▶ **WHAT YOU SHOULD DO**: Leaving out the images, repeat all the lines below exactly.
━━━━━ DATA SUPPLIED
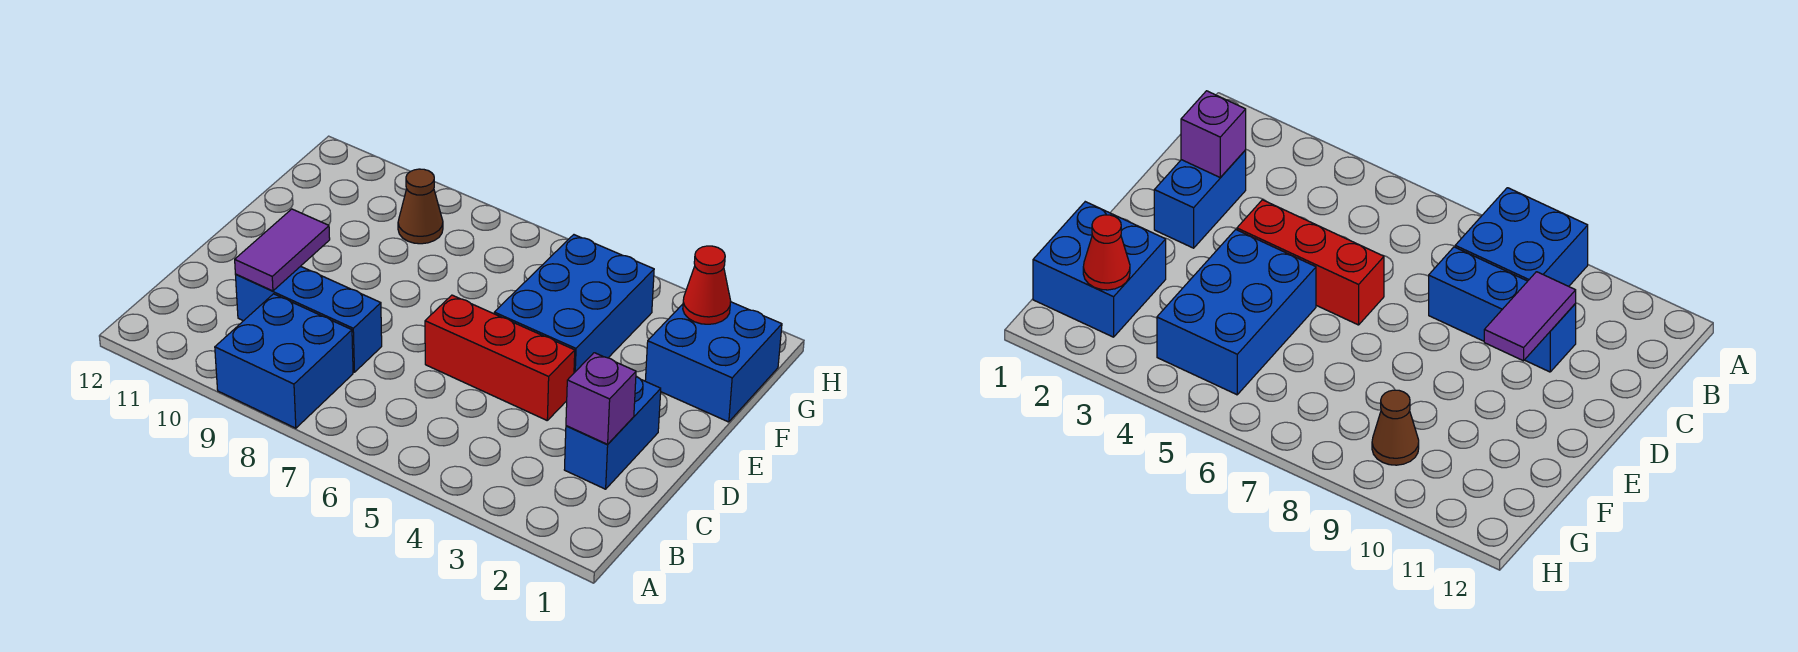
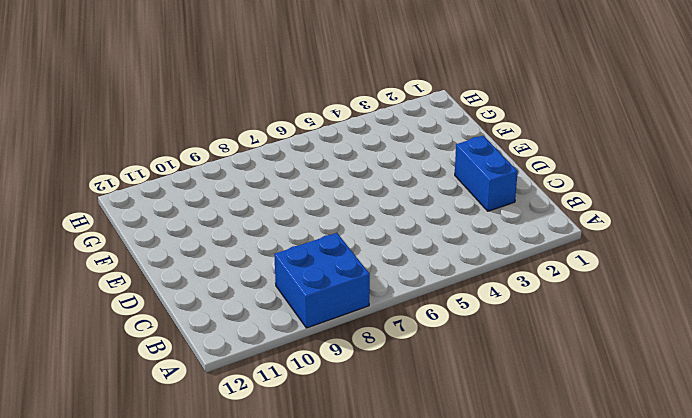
none -> blue 1x3 brick [236,266,382,372]
none -> red 1x3 brick [425,295,575,420]

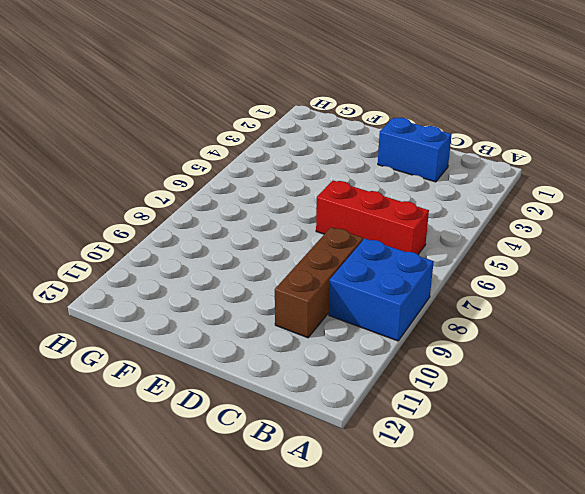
red 1x3 brick [316,181,429,254] -> red 1x3 brick turned to [425,295,575,420]
brown 1x3 brick [275,227,363,338] -> blue 1x3 brick [236,266,382,372]
none -> blue 2x3 brick [494,235,654,373]
none -> blue 2x2 brick [645,302,782,422]

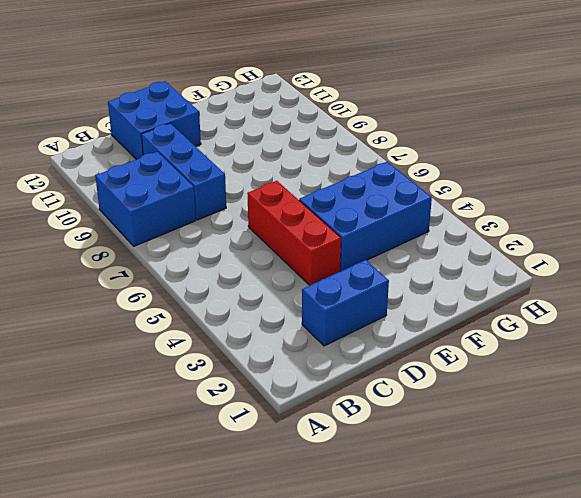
blue 2x2 brick [108,81,201,160] -> blue 2x2 brick moved to [645,302,782,422]
none -> brown 1x1 cone [398,169,443,244]
none -> purple 1x1 brick [566,353,636,445]

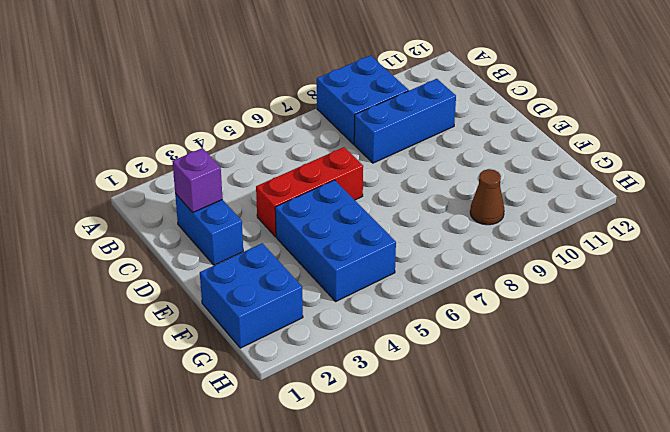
none -> purple 1x2 tile [235,209,330,291]
none -> red 1x1 cone [683,246,731,324]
━━━━━━━━━━
▶ **TASK RESULT**:
none -> blue 1x3 brick [236,266,382,372]
none -> red 1x3 brick [425,295,575,420]

red 1x3 brick [316,181,429,254] -> red 1x3 brick turned to [425,295,575,420]
brown 1x3 brick [275,227,363,338] -> blue 1x3 brick [236,266,382,372]
none -> blue 2x3 brick [494,235,654,373]
none -> blue 2x2 brick [645,302,782,422]

blue 2x2 brick [108,81,201,160] -> blue 2x2 brick moved to [645,302,782,422]
none -> brown 1x1 cone [398,169,443,244]
none -> purple 1x1 brick [566,353,636,445]

none -> purple 1x2 tile [235,209,330,291]
none -> red 1x1 cone [683,246,731,324]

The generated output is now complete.